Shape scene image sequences
┏━━
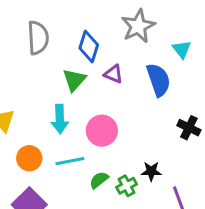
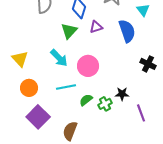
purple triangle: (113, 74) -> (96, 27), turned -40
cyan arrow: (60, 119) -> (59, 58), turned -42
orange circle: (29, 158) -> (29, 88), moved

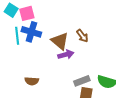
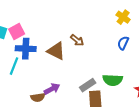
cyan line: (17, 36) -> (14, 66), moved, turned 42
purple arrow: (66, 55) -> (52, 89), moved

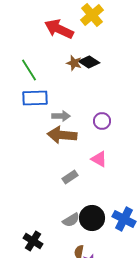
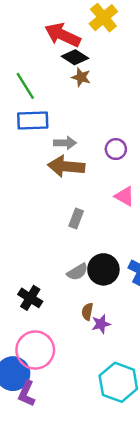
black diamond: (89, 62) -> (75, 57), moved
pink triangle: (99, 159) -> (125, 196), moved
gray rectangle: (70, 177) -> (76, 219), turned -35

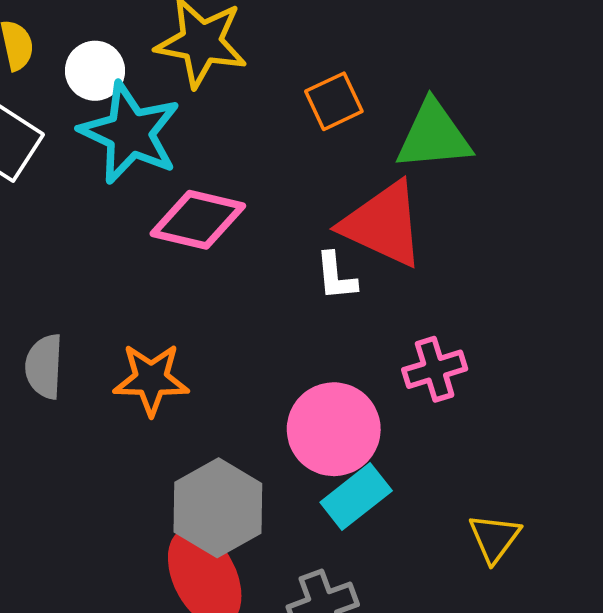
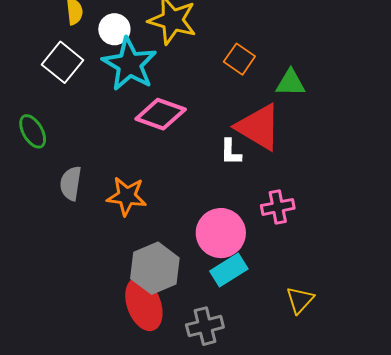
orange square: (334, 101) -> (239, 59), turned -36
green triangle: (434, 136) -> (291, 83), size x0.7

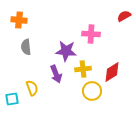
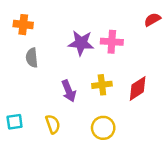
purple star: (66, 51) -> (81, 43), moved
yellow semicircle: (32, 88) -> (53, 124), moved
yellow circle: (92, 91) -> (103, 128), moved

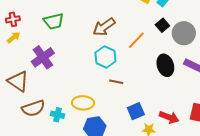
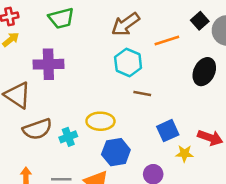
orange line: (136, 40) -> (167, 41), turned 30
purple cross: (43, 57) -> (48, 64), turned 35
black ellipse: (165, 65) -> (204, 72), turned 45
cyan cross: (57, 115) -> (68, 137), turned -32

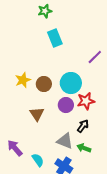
┗━━
* _About this exercise_
In the copy, include exactly the lines from the one containing "green triangle: (434, 136)" through the last line of the records, and no pictures or other text.

* _Answer for this exercise_
green triangle: (434, 136) -> (291, 83), size x0.7

purple star: (66, 51) -> (81, 43), moved
yellow semicircle: (32, 88) -> (53, 124), moved
yellow circle: (92, 91) -> (103, 128), moved

orange line: (136, 40) -> (167, 41), turned 30
purple cross: (43, 57) -> (48, 64), turned 35
black ellipse: (165, 65) -> (204, 72), turned 45
cyan cross: (57, 115) -> (68, 137), turned -32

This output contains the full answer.